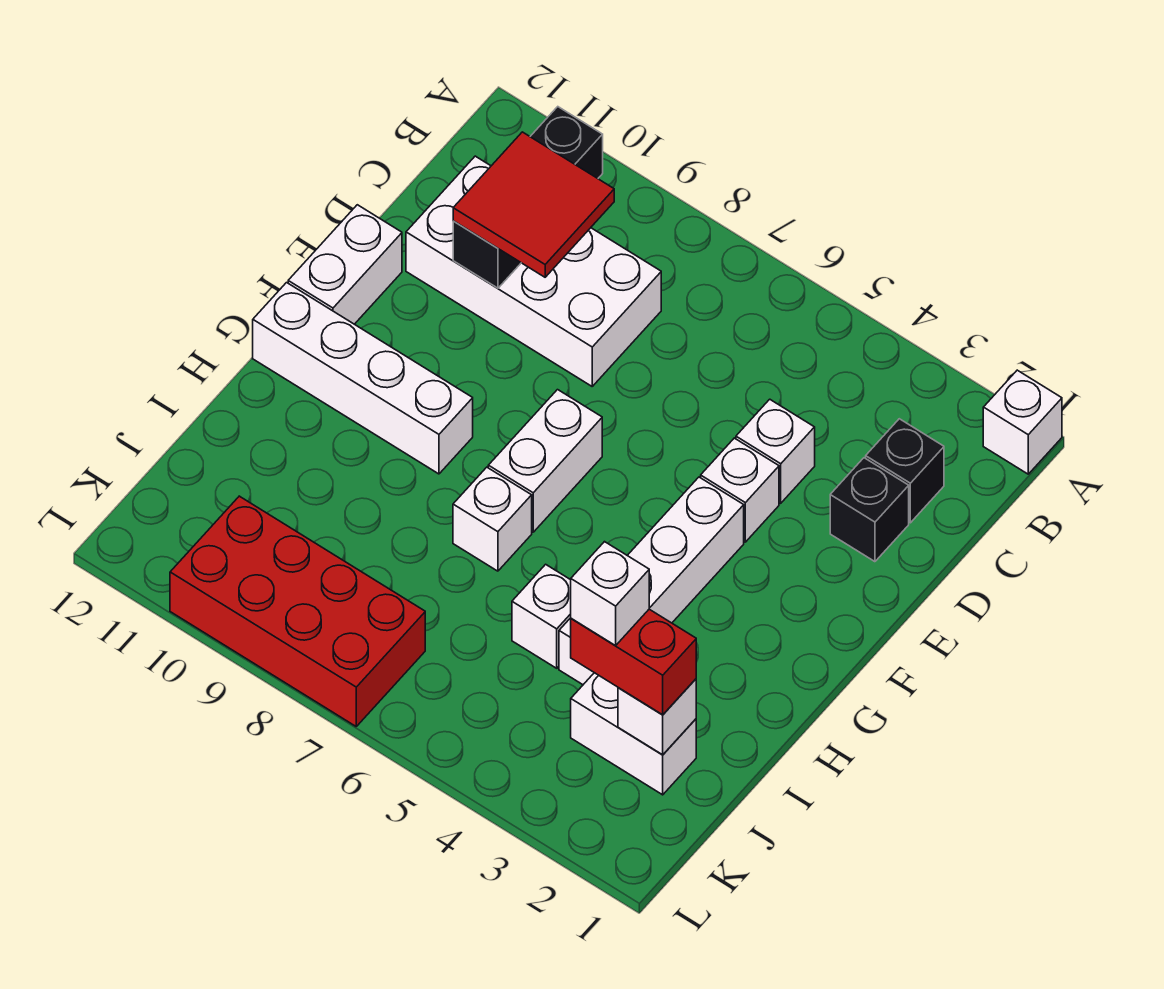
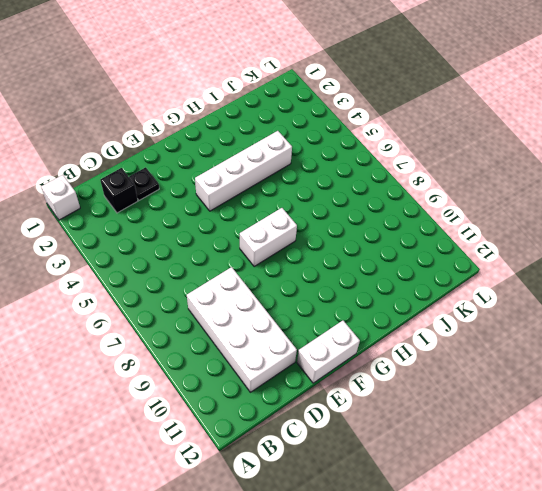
black plate D2 level 1 -> black brick D2 level 1
none -> white brick D4 level 1
none -> white brick E4 level 1
none -> white brick G9:G12 level 1

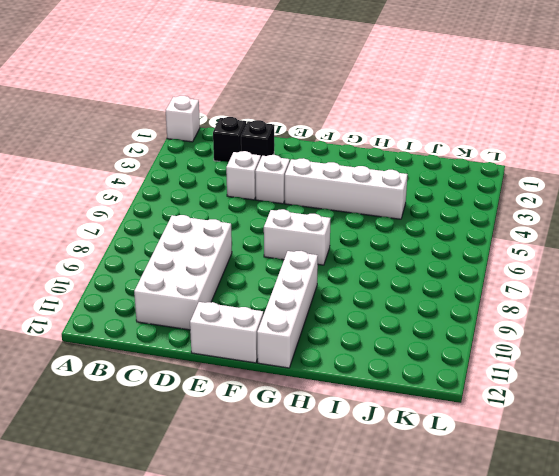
none -> white brick H7 level 1
none -> white brick I5 level 1
none -> white brick J2:J3 level 1

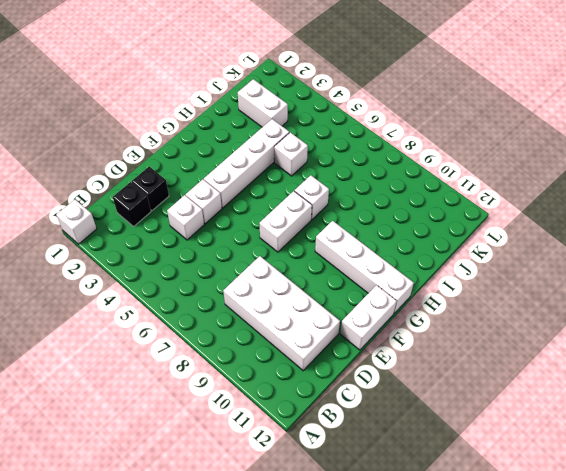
none -> red brick K7:L10 level 1
none -> black brick B10:D10 level 2
none -> white brick J2 level 2

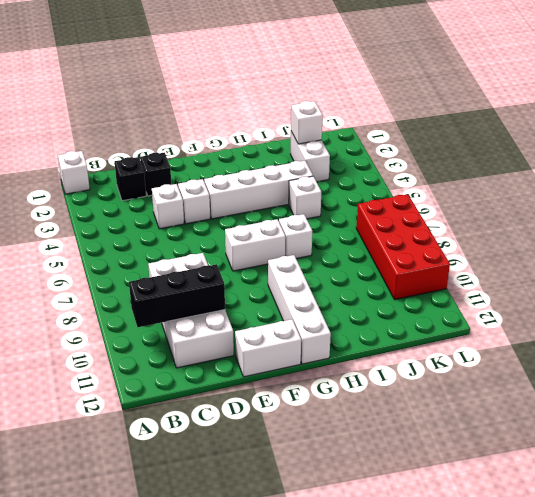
none -> red tile C9:D10 level 3
none -> red brick J2:J3 level 3
none -> white brick J3 level 4

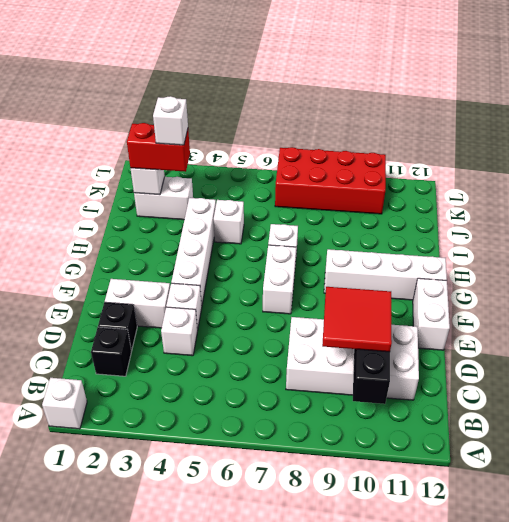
white brick E2:E3 level 1 -> none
* * *
Would you repeat each line of the listing exactly, skipping any picture?

black plate D2 level 1 -> black brick D2 level 1
none -> white brick D4 level 1
none -> white brick E4 level 1
none -> white brick G9:G12 level 1

none -> white brick H7 level 1
none -> white brick I5 level 1
none -> white brick J2:J3 level 1

none -> red brick K7:L10 level 1
none -> black brick B10:D10 level 2
none -> white brick J2 level 2

none -> red tile C9:D10 level 3
none -> red brick J2:J3 level 3
none -> white brick J3 level 4

white brick E2:E3 level 1 -> none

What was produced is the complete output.